Start of Block

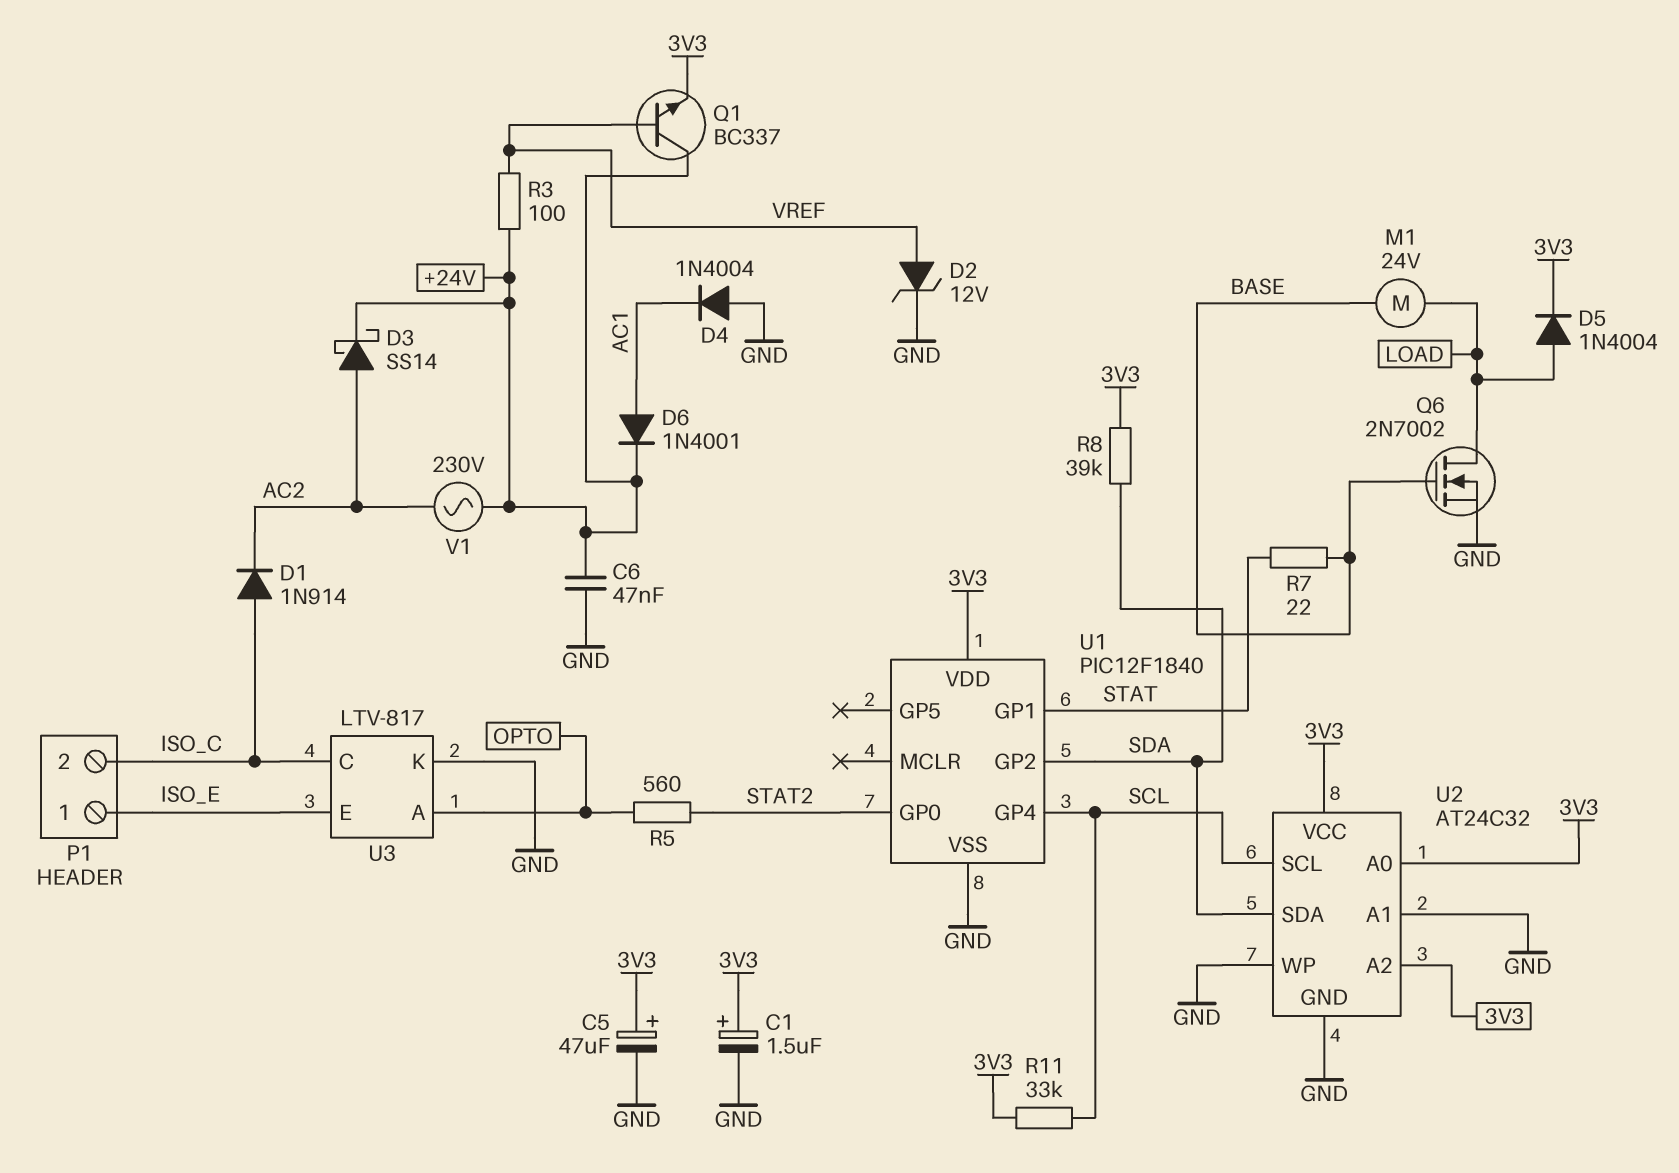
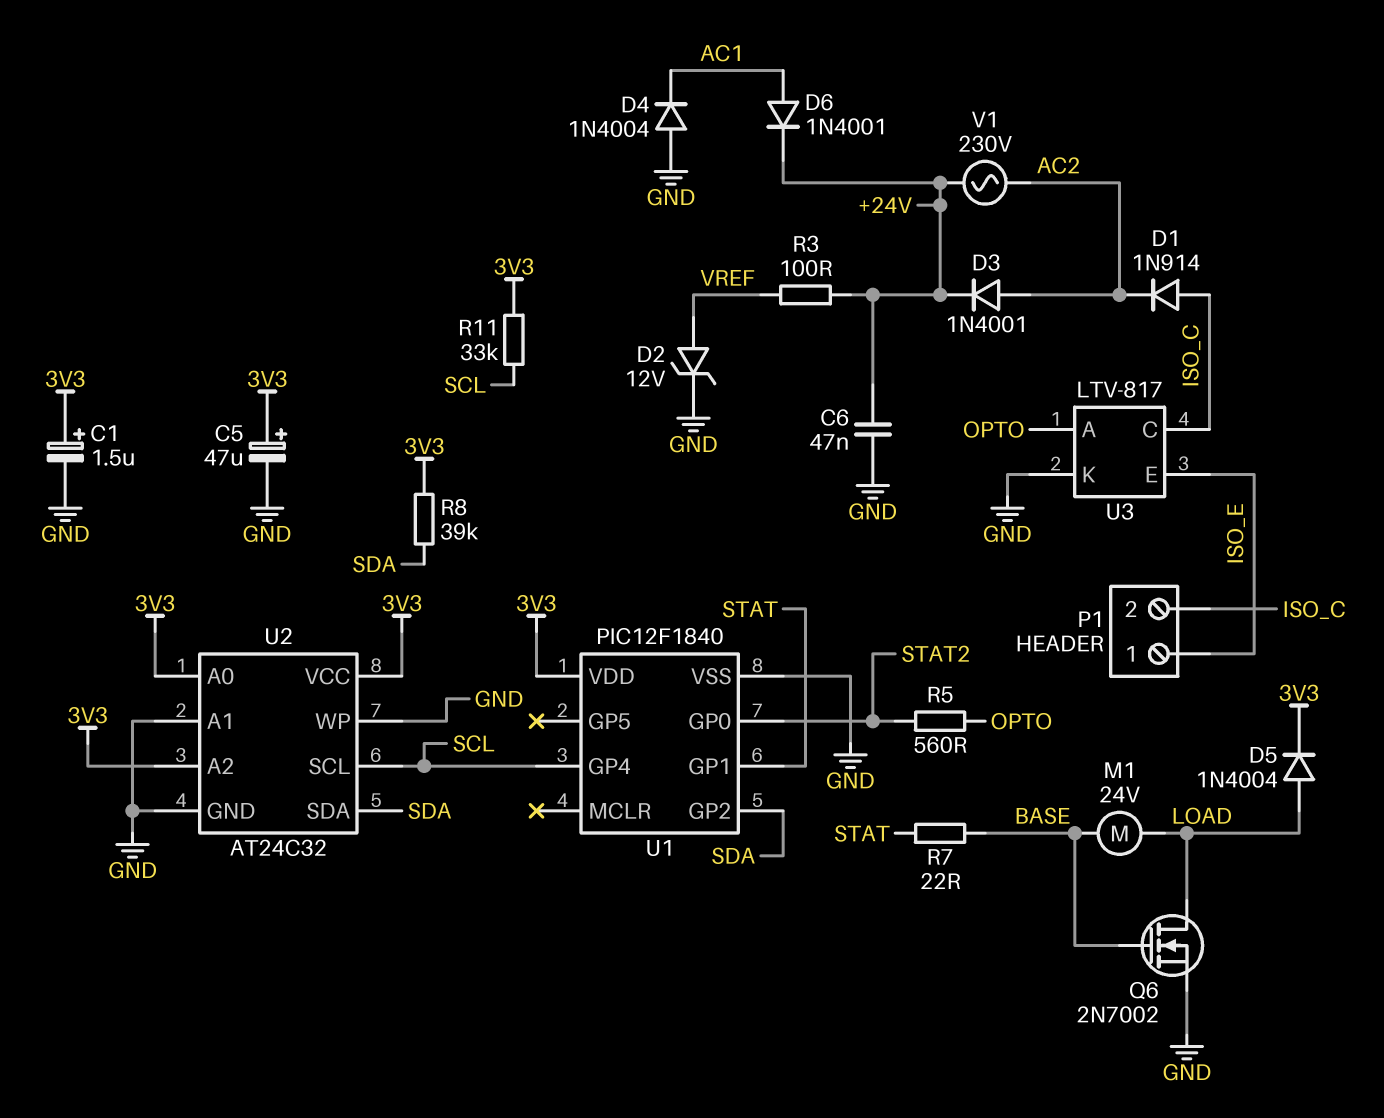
D3: schottky SS14 (A AC2, K +24V) -> diode 1N4001 (A AC2, K +24V)
Q1: NPN BC337 (B VREF, C +24V, E 3V3) -> none

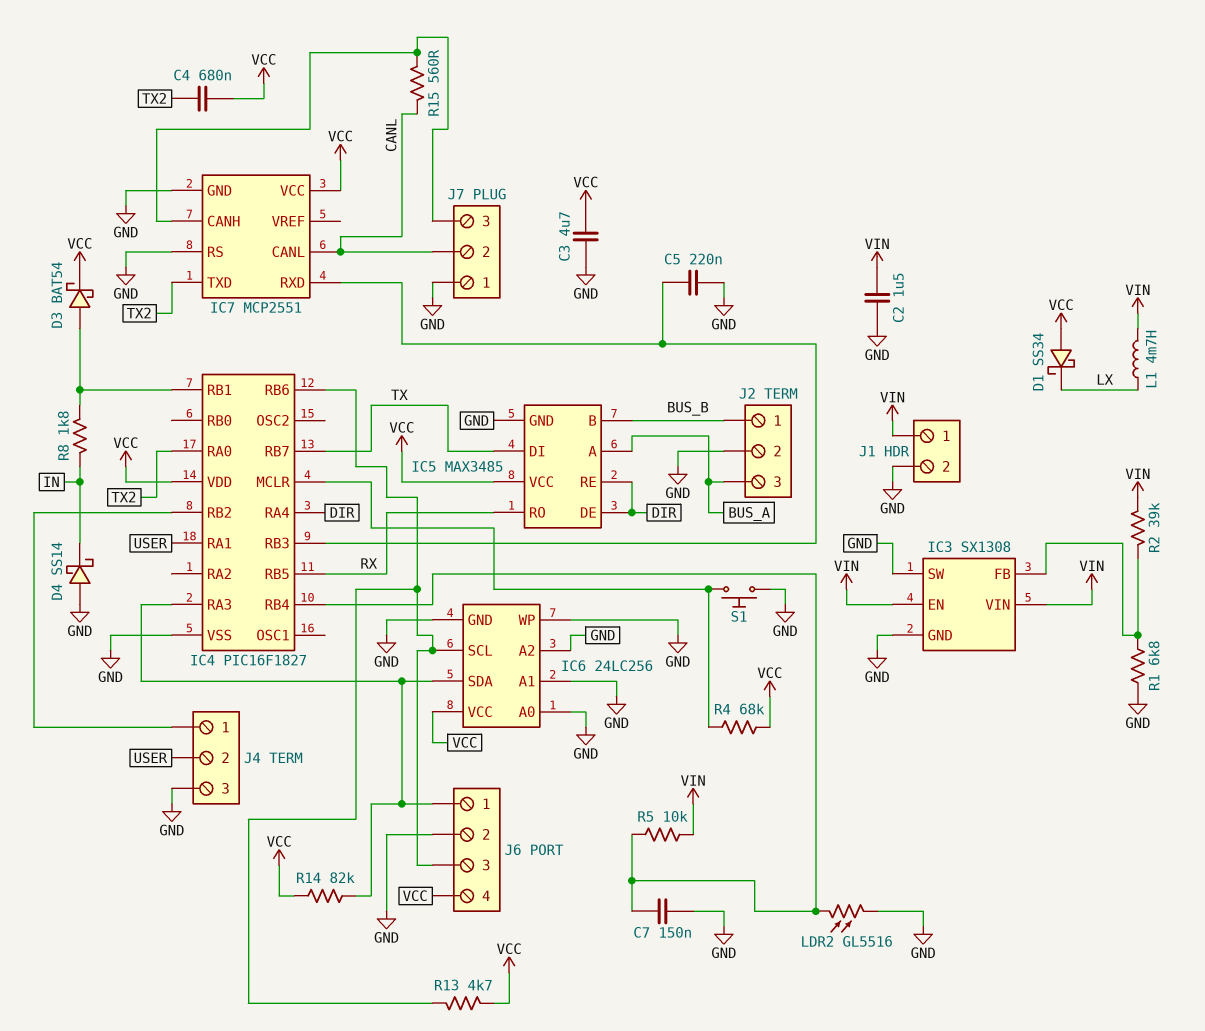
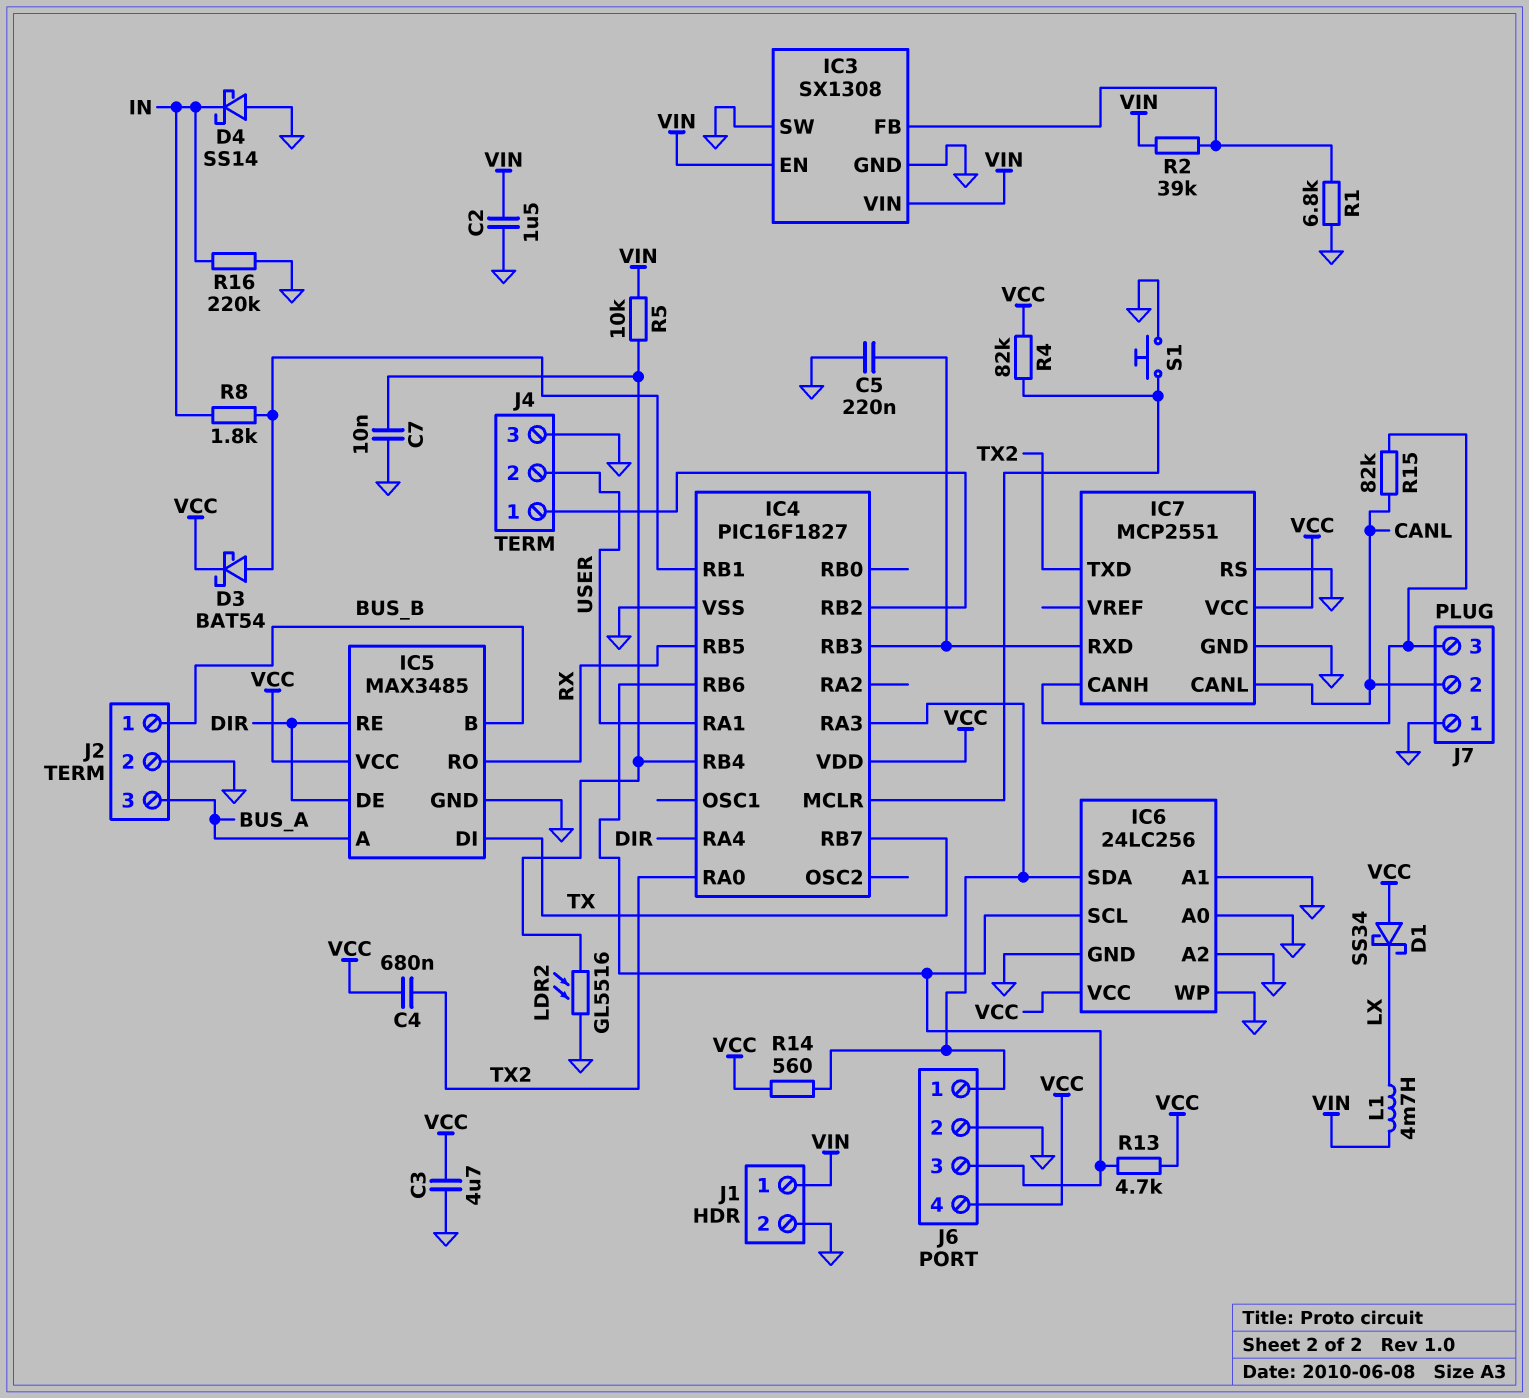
C7: 150nF (GND, IC4/RB4) -> 10nF (GND, IC4/RB4)
R4: 68k (IC4/MCLR, VCC) -> 82k (IC4/MCLR, VCC)
R14: 82k (IC4/RA3, VCC) -> 560 (IC4/RA3, VCC)
R15: 560 (CANL, IC7/CANH) -> 82k (CANL, IC7/CANH)
R16: none -> 220k (GND, IN)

End of Block

* _Task requirements_
Give back the whole listing exactly as written. Do not include any picture.

* _Completed exercise_
D3: schottky SS14 (A AC2, K +24V) -> diode 1N4001 (A AC2, K +24V)
Q1: NPN BC337 (B VREF, C +24V, E 3V3) -> none

C7: 150nF (GND, IC4/RB4) -> 10nF (GND, IC4/RB4)
R4: 68k (IC4/MCLR, VCC) -> 82k (IC4/MCLR, VCC)
R14: 82k (IC4/RA3, VCC) -> 560 (IC4/RA3, VCC)
R15: 560 (CANL, IC7/CANH) -> 82k (CANL, IC7/CANH)
R16: none -> 220k (GND, IN)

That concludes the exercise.